# ACTIVITY
Output each entry below as it stands, leaving out every picture.

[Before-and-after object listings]
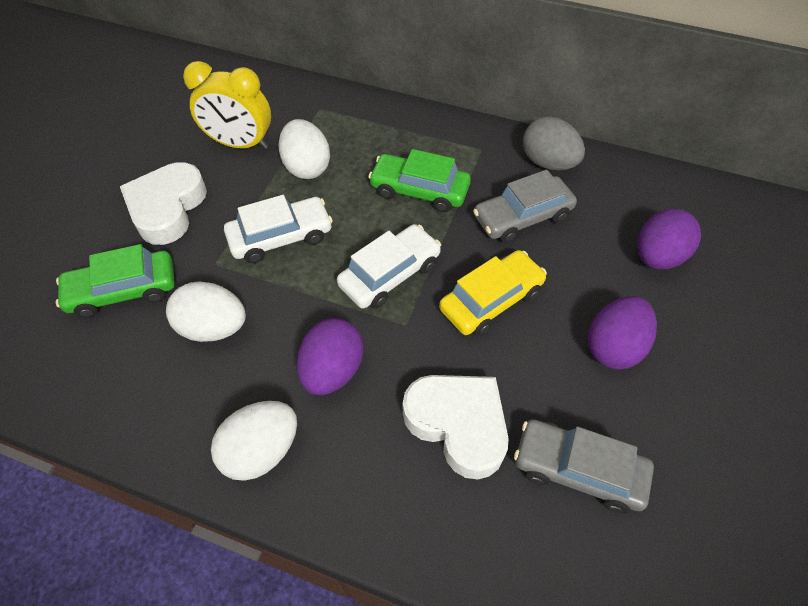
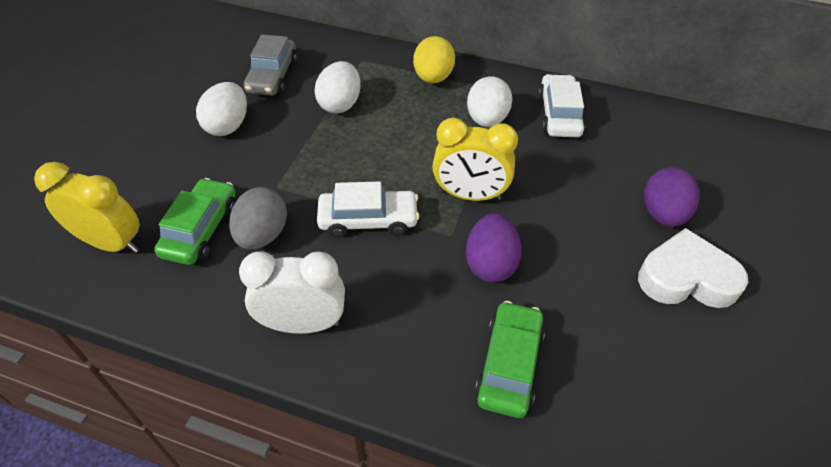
grey car: 2 -> 1
purple egg: 3 -> 2
white clock: 0 -> 1
white heart: 2 -> 1
yellow car: 1 -> 0
yellow clock: 1 -> 2
yellow egg: 0 -> 1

# SOLUTION TO THIS TASK
grey car: 2 -> 1
purple egg: 3 -> 2
white clock: 0 -> 1
white heart: 2 -> 1
yellow car: 1 -> 0
yellow clock: 1 -> 2
yellow egg: 0 -> 1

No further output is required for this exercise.